What the task asks: Keep only those lines of the records that include the string "toothbrush".

Materials provided:

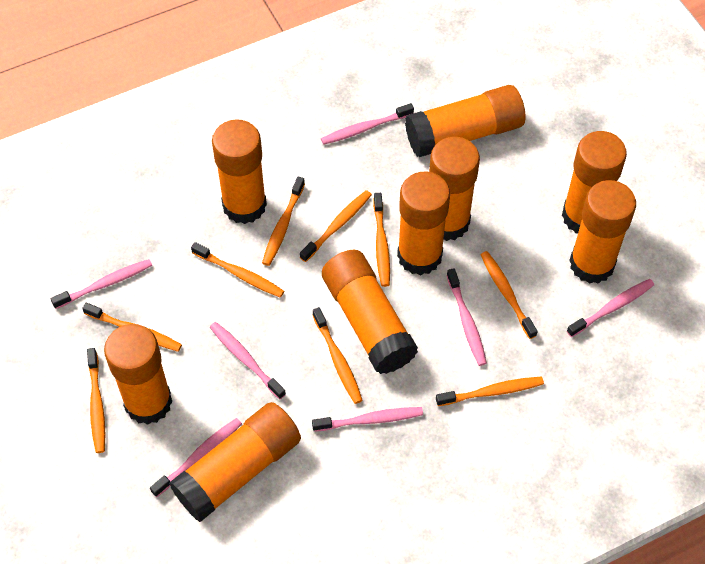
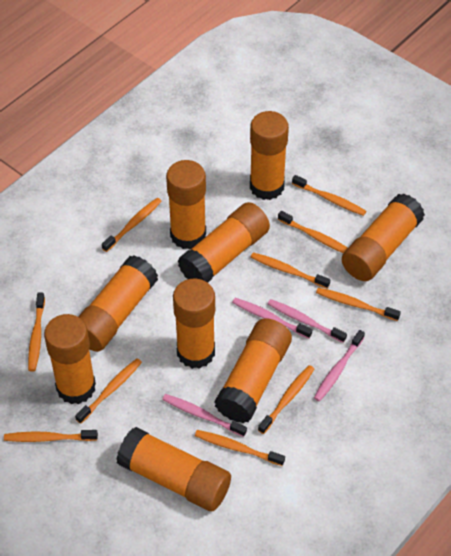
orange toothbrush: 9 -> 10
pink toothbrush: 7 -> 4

* * *

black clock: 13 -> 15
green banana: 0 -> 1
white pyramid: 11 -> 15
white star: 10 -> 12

Answer to this task:
orange toothbrush: 9 -> 10
pink toothbrush: 7 -> 4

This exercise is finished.